# [What the task requires]
Below are the entries; count how many lines contain the word "right" and reply with that number alone.

** Input follows **

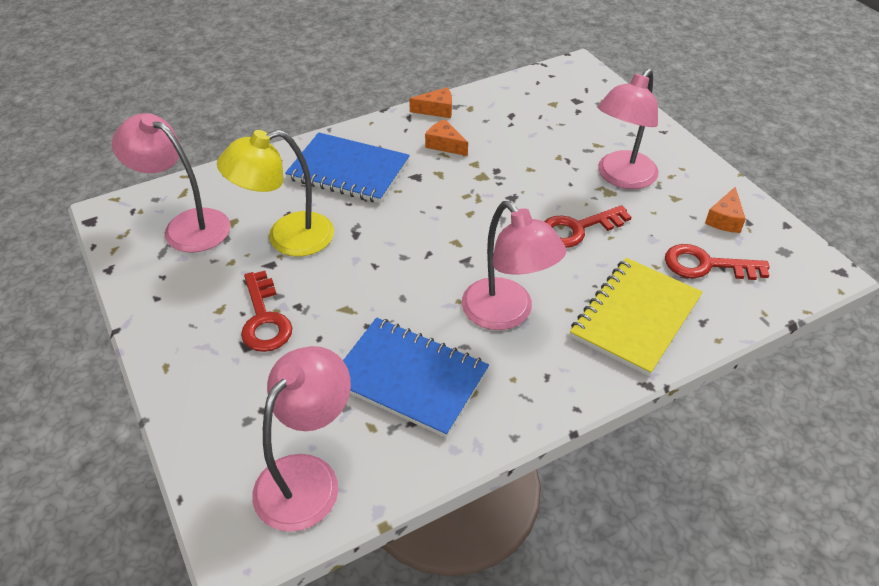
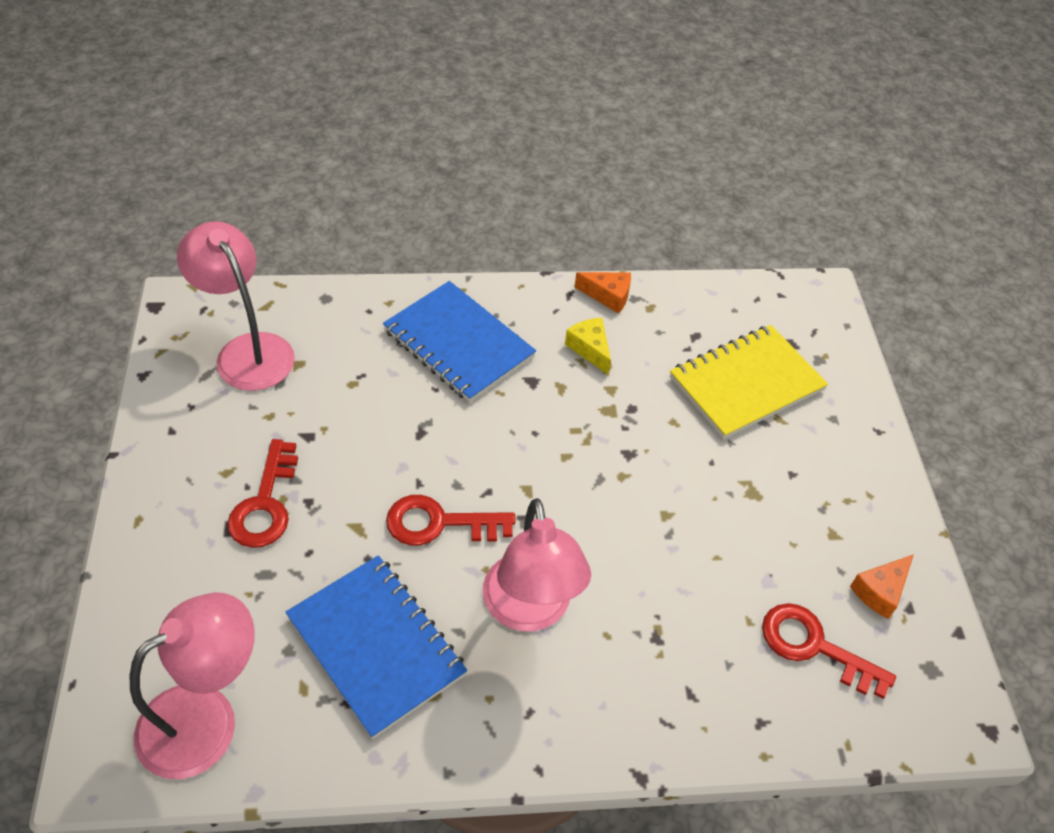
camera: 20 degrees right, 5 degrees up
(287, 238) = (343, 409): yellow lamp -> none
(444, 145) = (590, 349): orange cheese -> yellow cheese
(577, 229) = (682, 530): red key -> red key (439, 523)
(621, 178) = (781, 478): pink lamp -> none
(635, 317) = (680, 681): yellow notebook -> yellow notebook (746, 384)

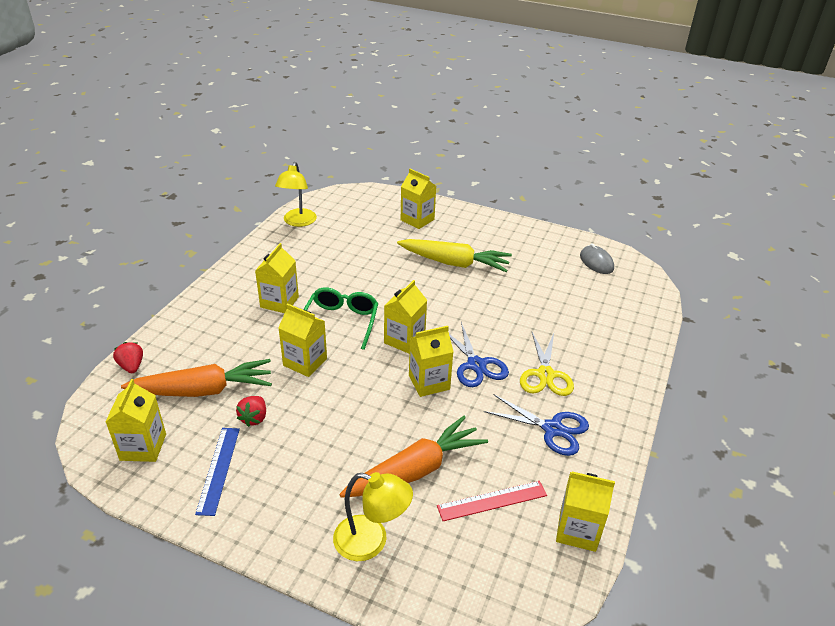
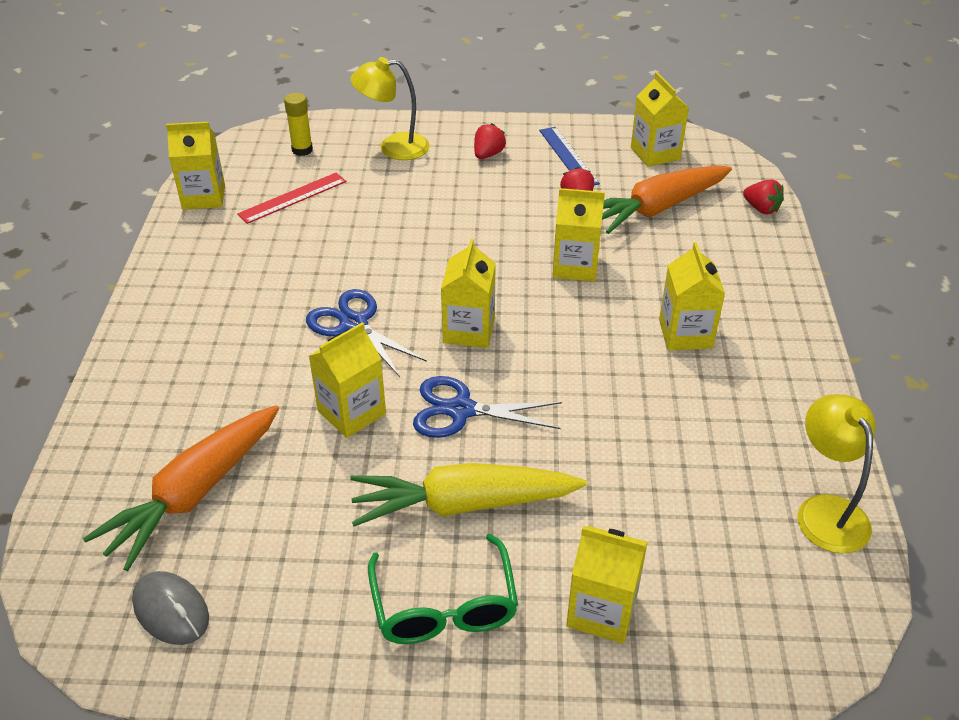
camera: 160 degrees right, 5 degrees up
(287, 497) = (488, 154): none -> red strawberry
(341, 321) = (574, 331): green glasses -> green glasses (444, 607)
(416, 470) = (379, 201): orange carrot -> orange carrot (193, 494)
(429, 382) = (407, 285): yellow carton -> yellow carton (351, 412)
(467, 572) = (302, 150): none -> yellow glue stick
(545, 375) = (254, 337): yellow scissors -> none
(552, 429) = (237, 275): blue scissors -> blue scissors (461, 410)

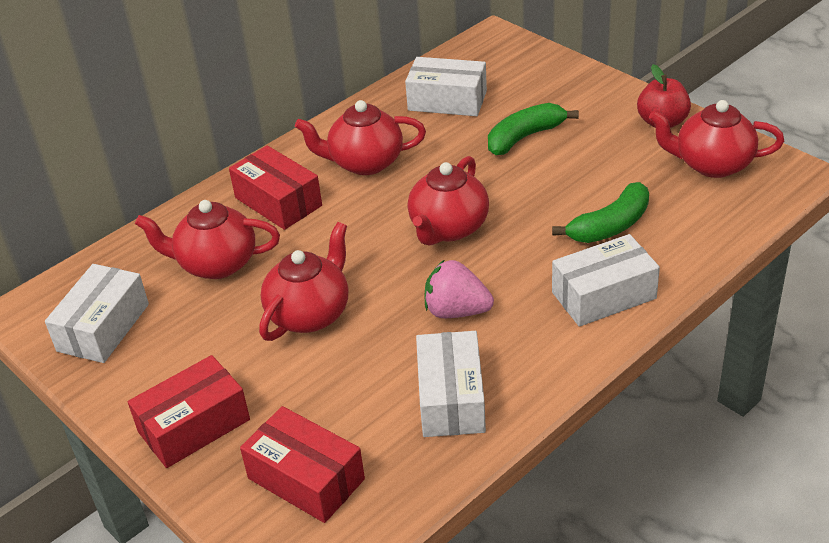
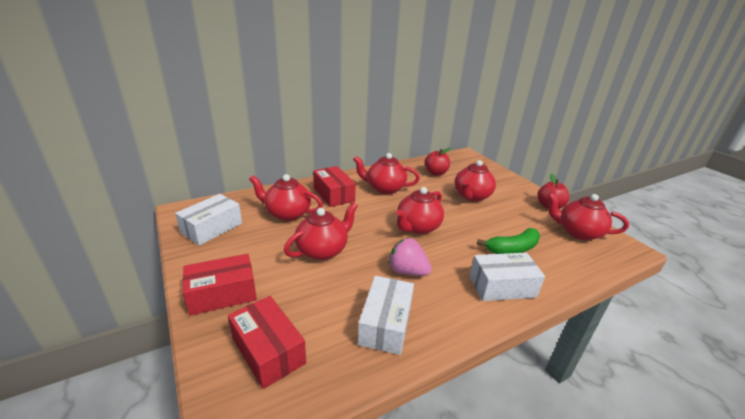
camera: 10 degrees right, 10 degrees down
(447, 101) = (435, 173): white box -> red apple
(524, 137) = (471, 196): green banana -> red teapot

** End of Input **

# [Answer to the exercise]
3